Problem details:
The records that follow must be repeated exactly, except for their pictures.

++++ Records shown ++++

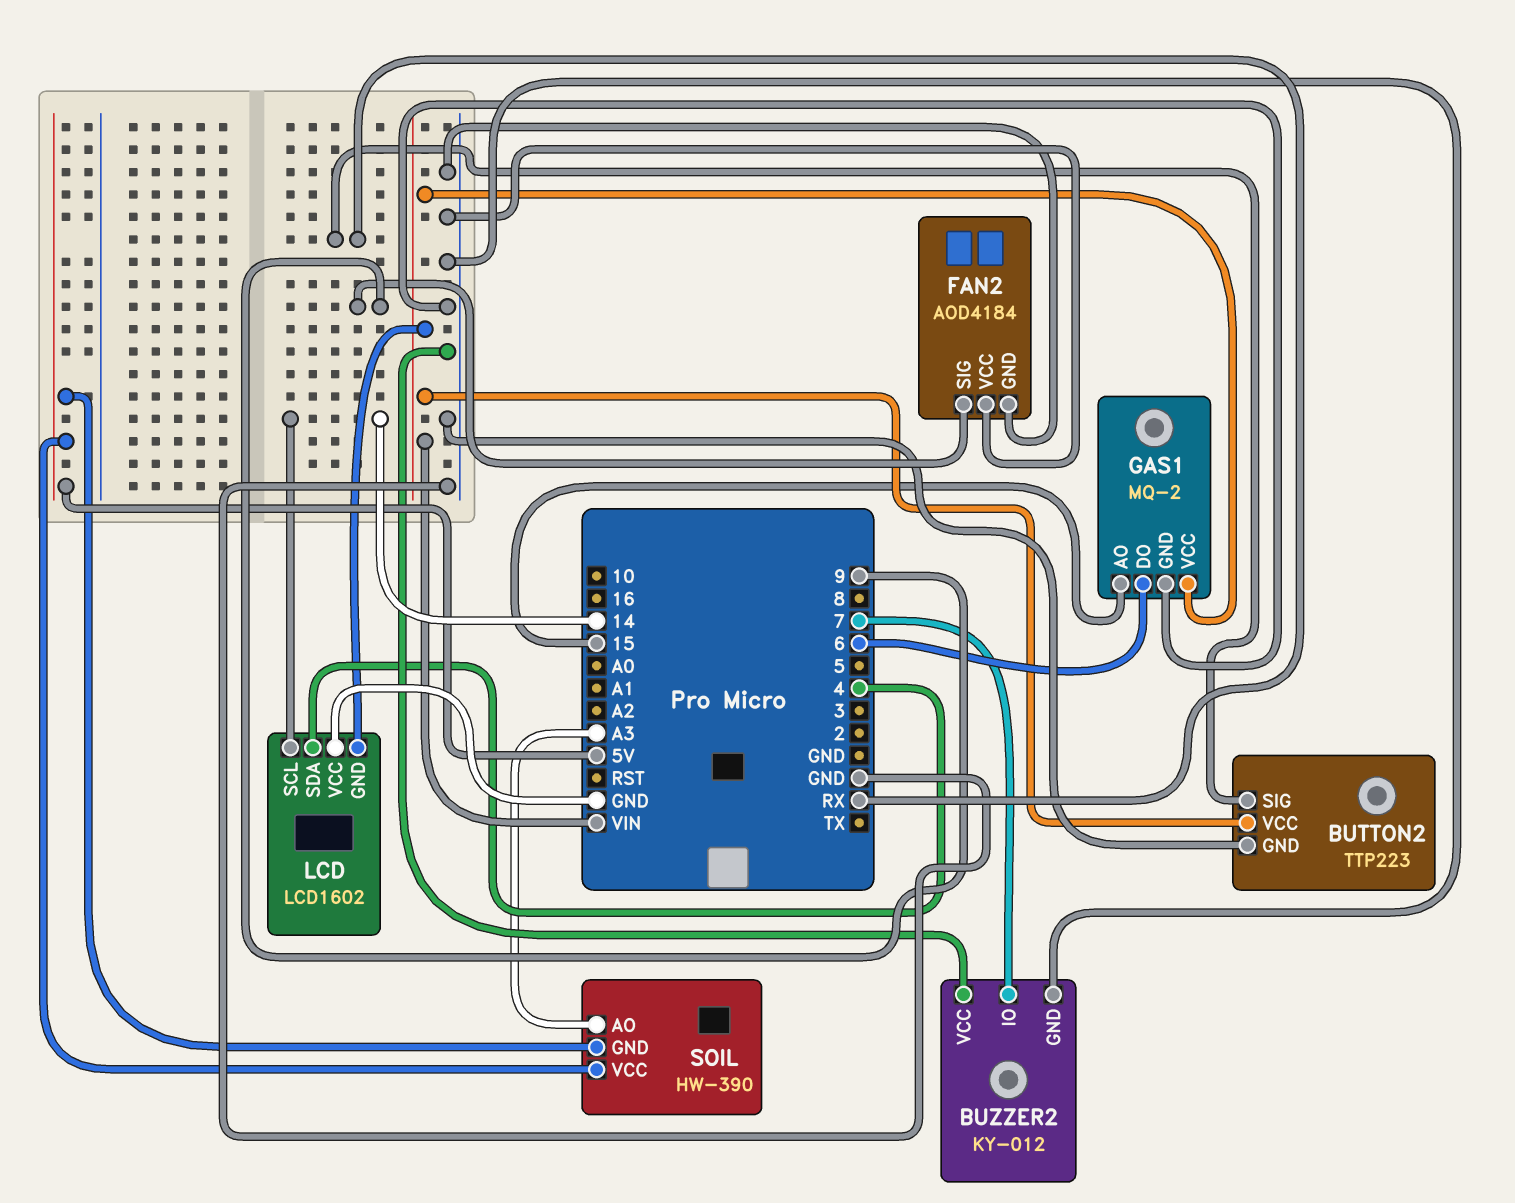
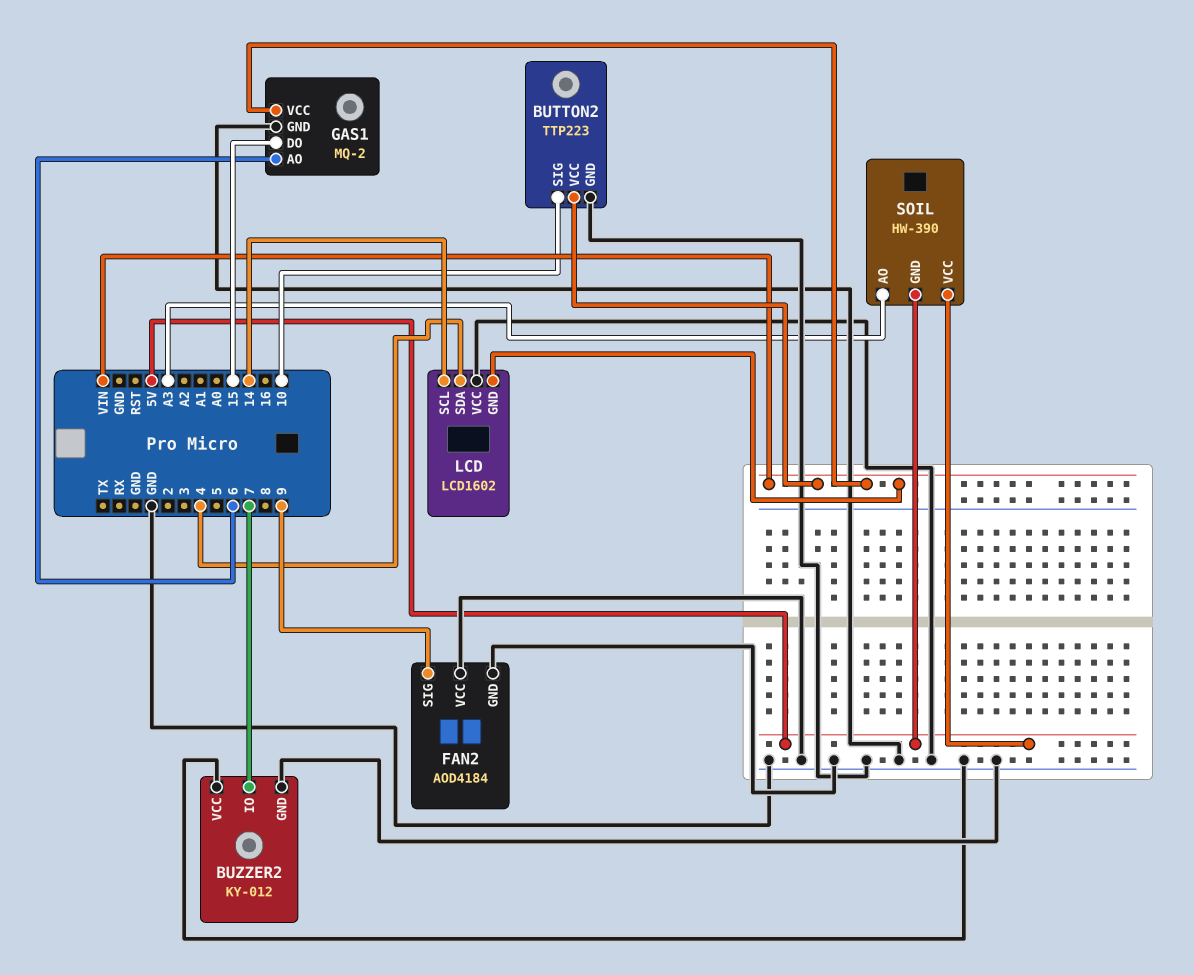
BUTTON2 pin SIG: RX -> 10
GAS1 pin AO: 15 -> 6
GAS1 pin DO: 6 -> 15

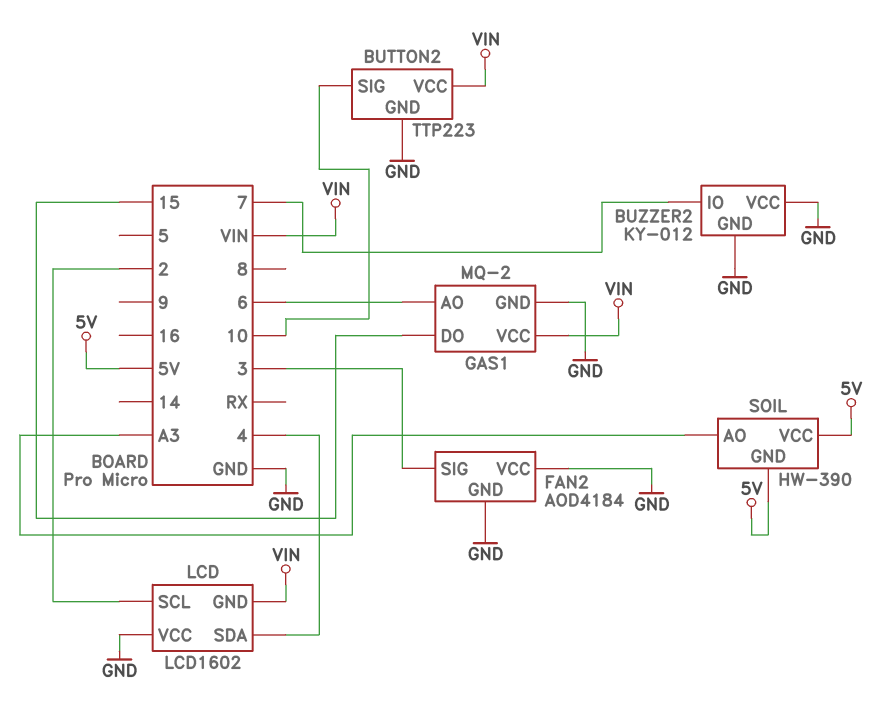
FAN2 pin SIG: 9 -> 3
LCD pin SCL: 14 -> 2

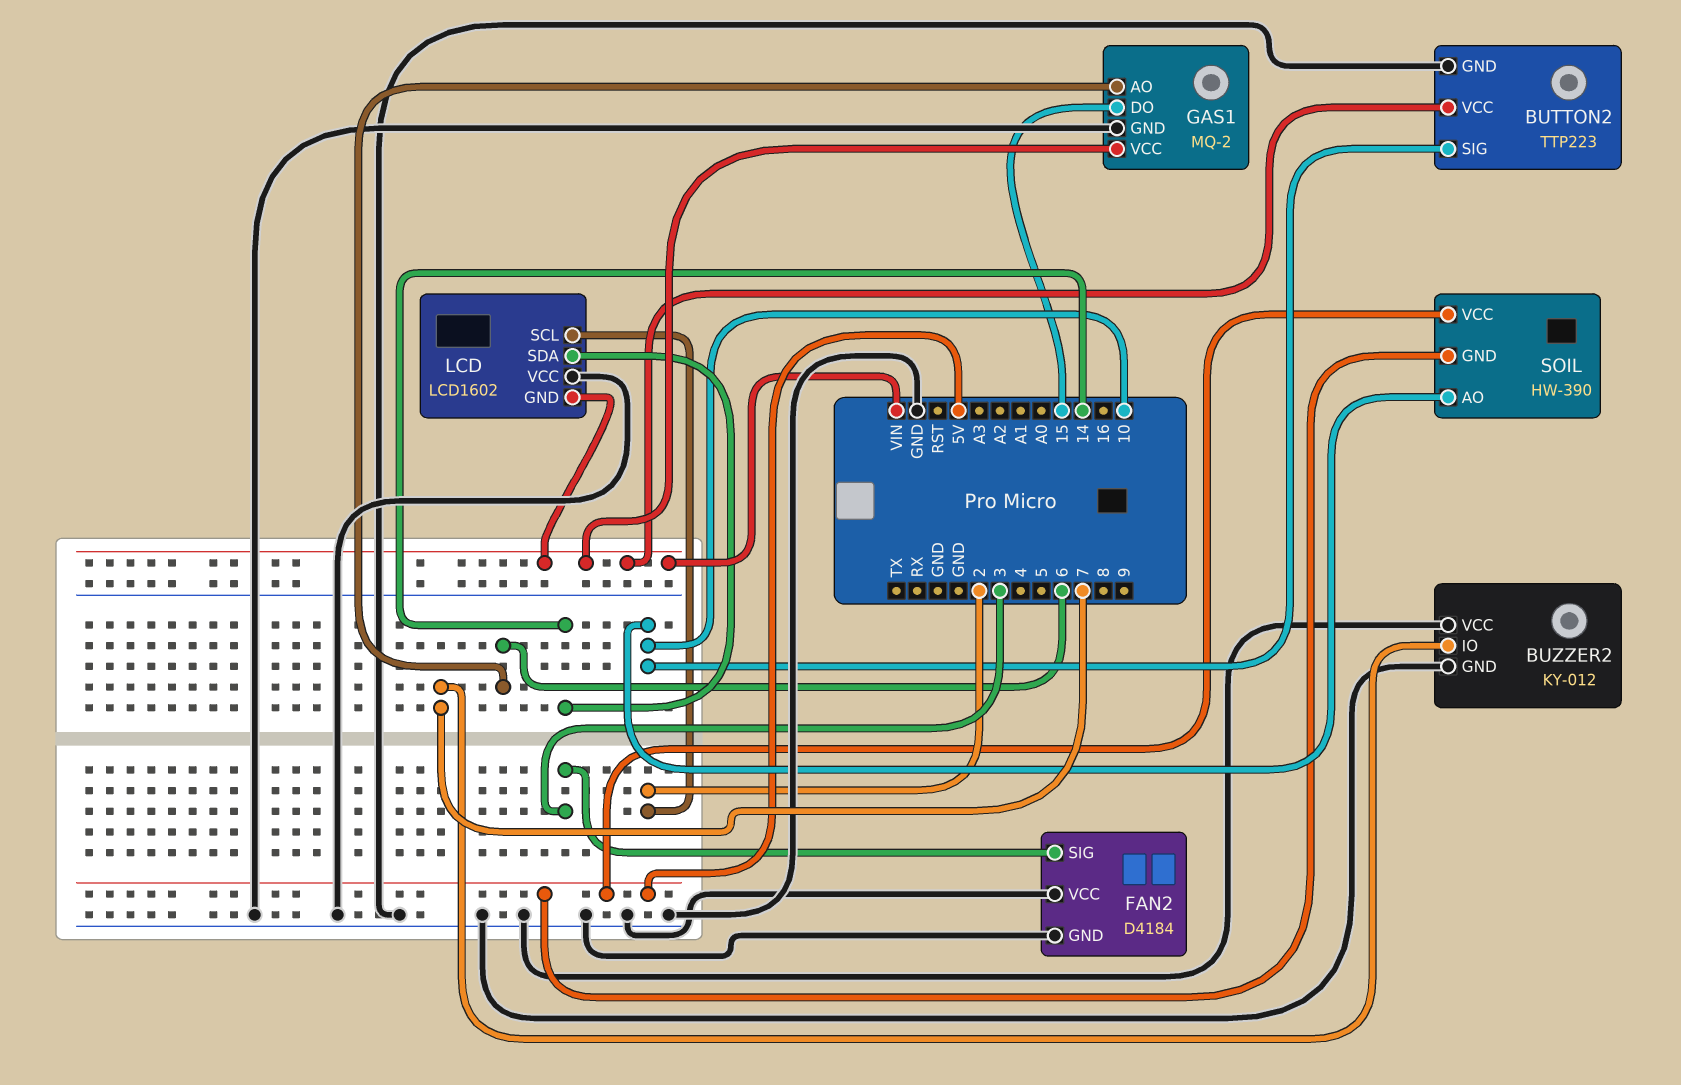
FAN2: AOD4184 -> D4184
LCD pin SDA: 4 -> 14
SOIL pin AO: A3 -> 10

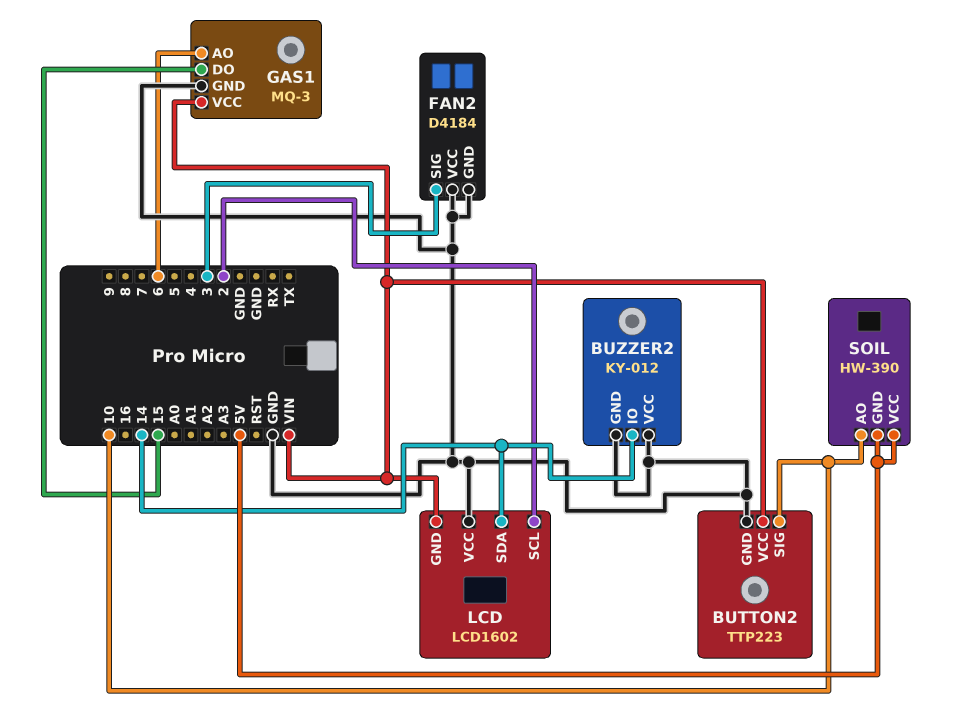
BUZZER2 pin IO: 7 -> 14
GAS1: MQ-2 -> MQ-3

++++

Exercise output:
BUTTON2 pin SIG: RX -> 10
GAS1 pin AO: 15 -> 6
GAS1 pin DO: 6 -> 15

FAN2 pin SIG: 9 -> 3
LCD pin SCL: 14 -> 2

FAN2: AOD4184 -> D4184
LCD pin SDA: 4 -> 14
SOIL pin AO: A3 -> 10

BUZZER2 pin IO: 7 -> 14
GAS1: MQ-2 -> MQ-3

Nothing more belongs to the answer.